● **What to do**
As an exercise, transcribe the data below in full and exactly, omitting pictures.

Items listed in a dataset:
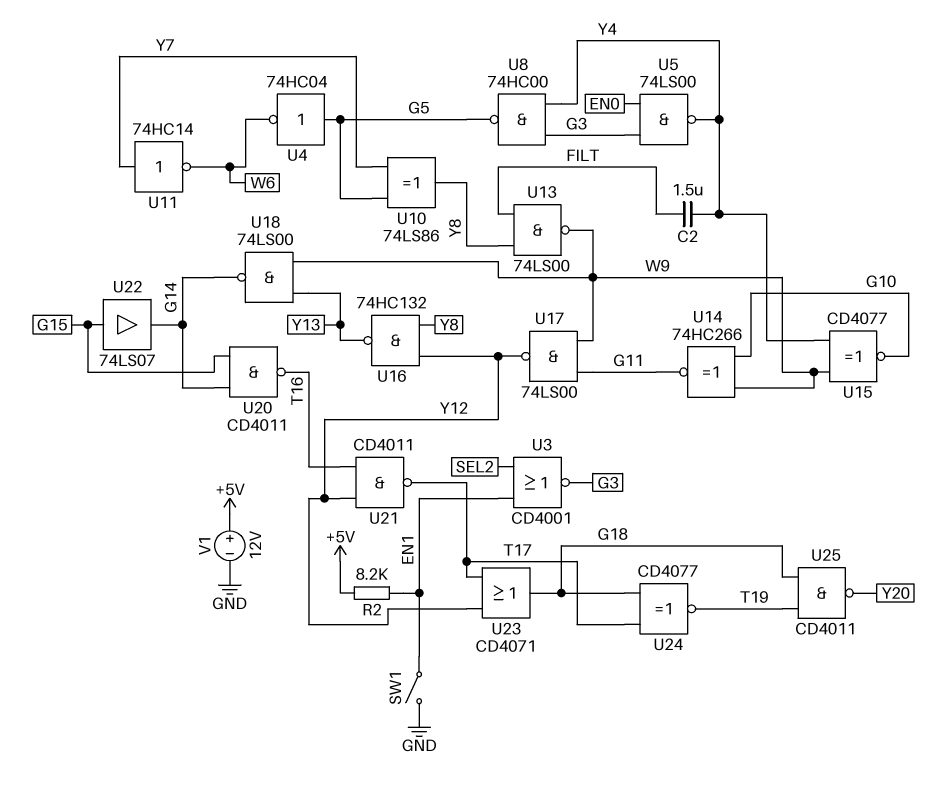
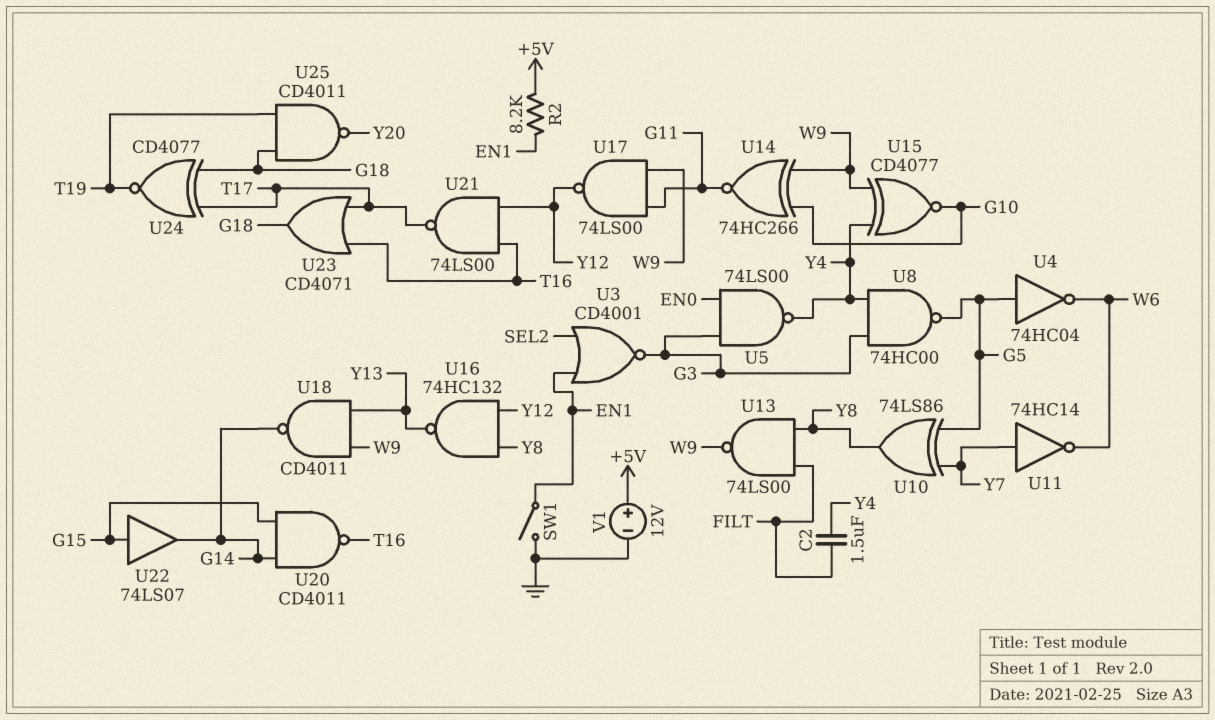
U18: NAND 74LS00 (in W9, in Y13, out G14) -> NAND CD4011 (in W9, in Y13, out G14)
U21: NAND CD4011 (in T16, in Y12, out T17) -> NAND 74LS00 (in T16, in Y12, out T17)
U23: OR CD4071 (in T17, in Y12, out G18) -> OR CD4071 (in T16, in T17, out G18)

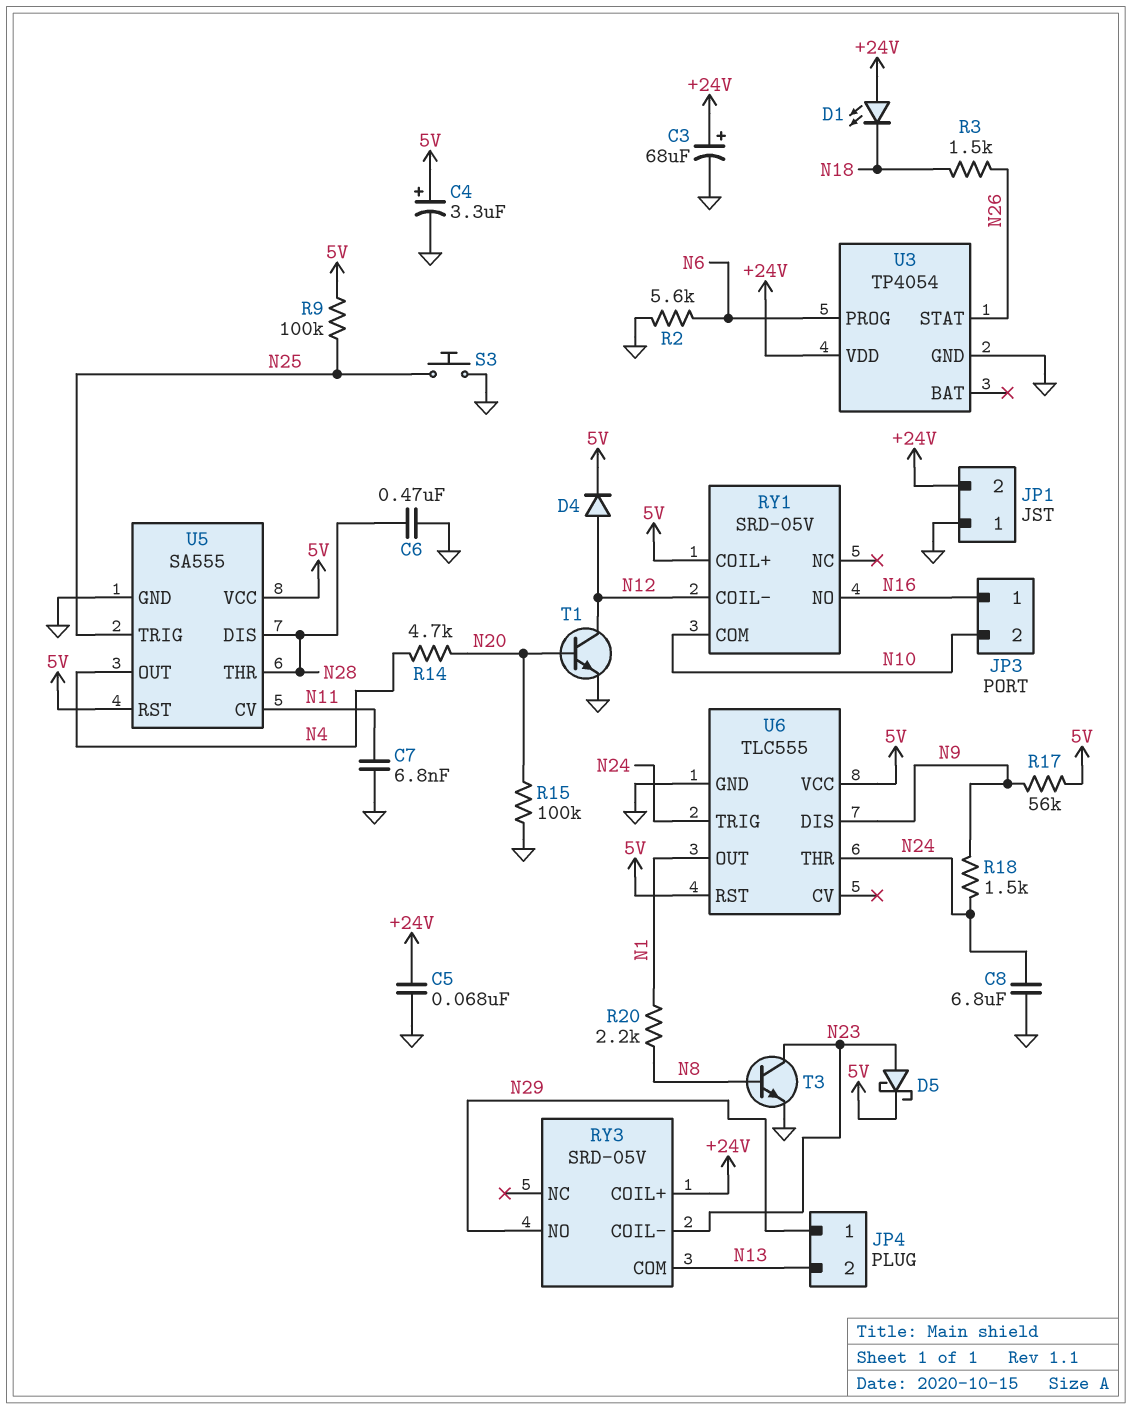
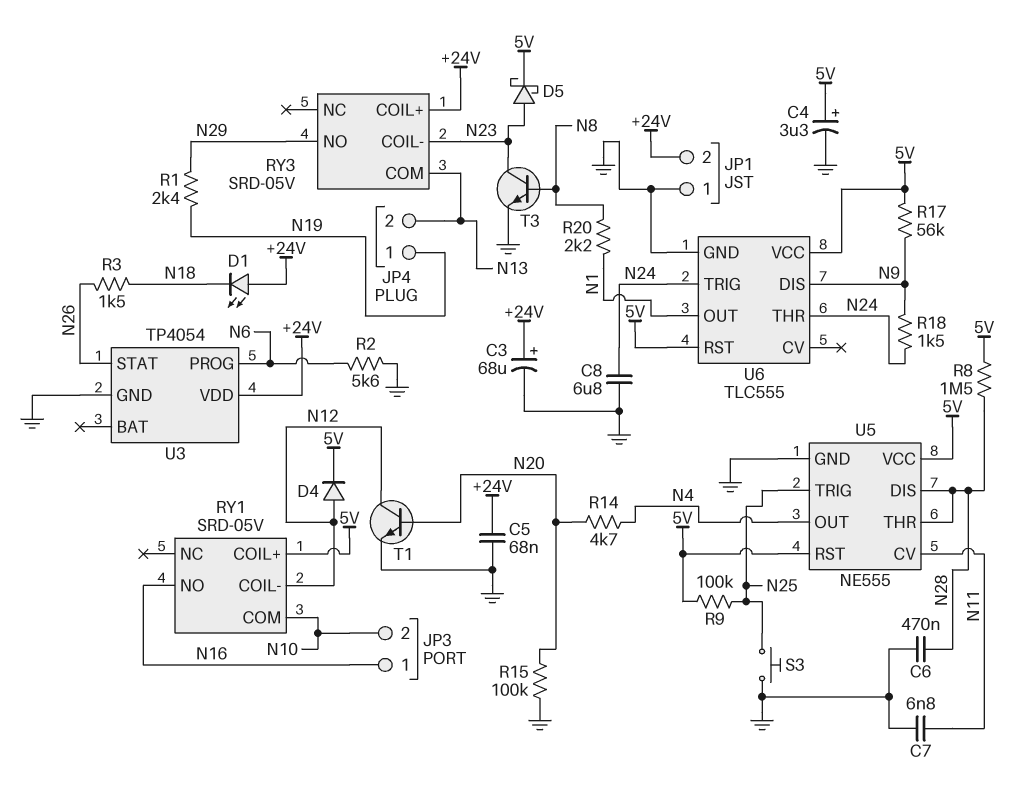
JP4 pin 1: N29 -> N19
R1: none -> 2.4k (N19, N29)
R8: none -> 1.5M (5V, N28)
U5: SA555 -> NE555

● **Written response**
U18: NAND 74LS00 (in W9, in Y13, out G14) -> NAND CD4011 (in W9, in Y13, out G14)
U21: NAND CD4011 (in T16, in Y12, out T17) -> NAND 74LS00 (in T16, in Y12, out T17)
U23: OR CD4071 (in T17, in Y12, out G18) -> OR CD4071 (in T16, in T17, out G18)

JP4 pin 1: N29 -> N19
R1: none -> 2.4k (N19, N29)
R8: none -> 1.5M (5V, N28)
U5: SA555 -> NE555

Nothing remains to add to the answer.